** Try it **
What is needed is an exact copy of the whole listing below, with no pictures.

** Information shown **
------------------------
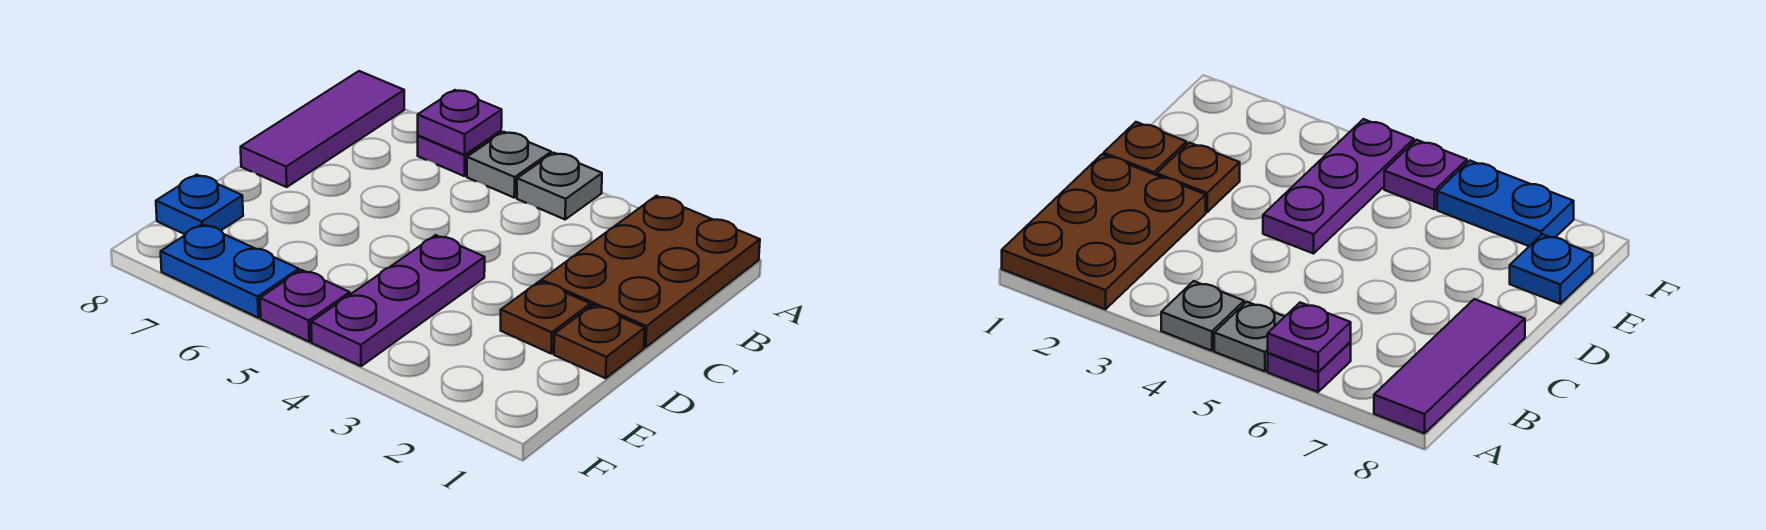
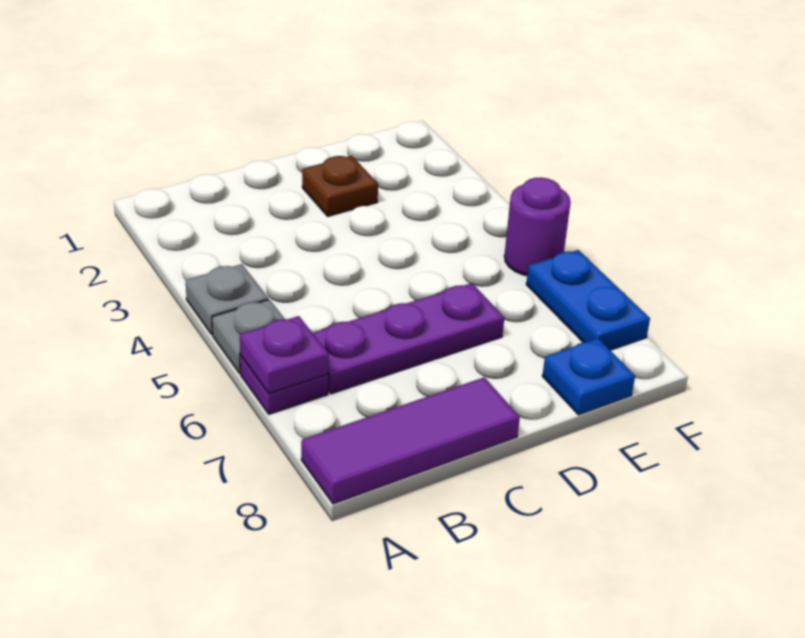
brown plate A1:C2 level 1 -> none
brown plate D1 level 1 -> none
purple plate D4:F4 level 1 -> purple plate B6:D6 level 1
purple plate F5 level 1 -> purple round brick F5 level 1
------------------------
** Solution to this exercise **
brown plate A1:C2 level 1 -> none
brown plate D1 level 1 -> none
purple plate D4:F4 level 1 -> purple plate B6:D6 level 1
purple plate F5 level 1 -> purple round brick F5 level 1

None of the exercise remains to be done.